GIVEN DATA>
+ + + + +

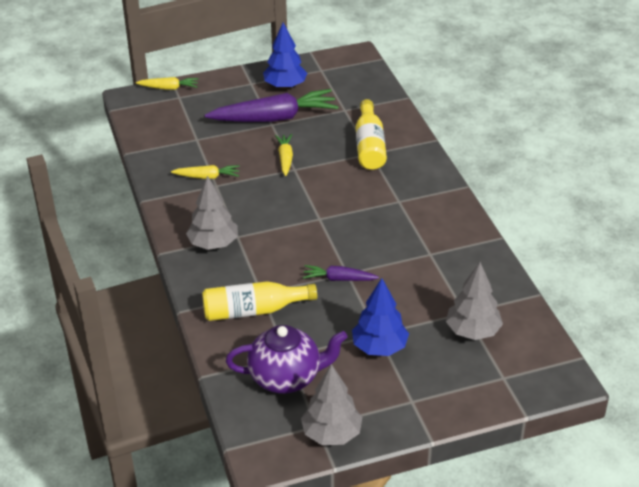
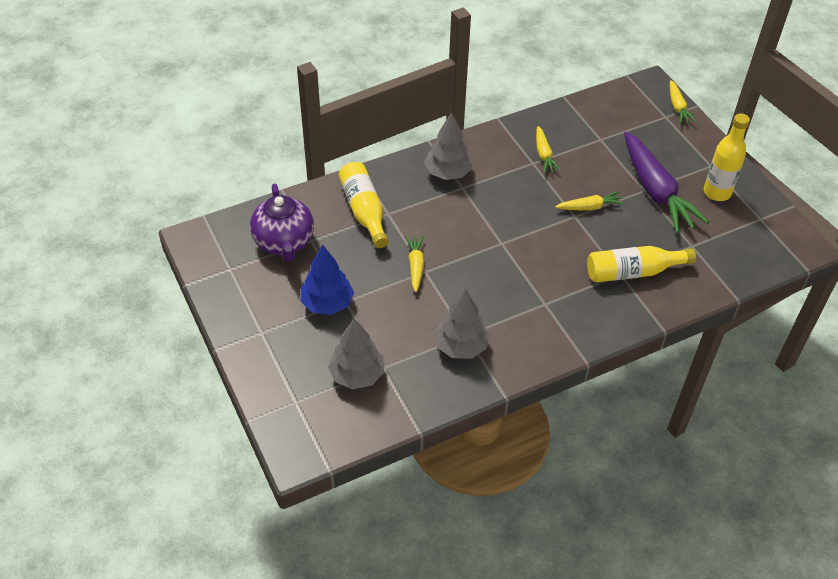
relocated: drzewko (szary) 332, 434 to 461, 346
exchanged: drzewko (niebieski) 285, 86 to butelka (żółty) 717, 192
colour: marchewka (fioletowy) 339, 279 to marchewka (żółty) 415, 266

+ + + + +

REQUIREMENT> In the listing, find every line with the word "drzewko" and return it.

EXPECTED ANSWER>
relocated: drzewko (szary) 332, 434 to 461, 346
exchanged: drzewko (niebieski) 285, 86 to butelka (żółty) 717, 192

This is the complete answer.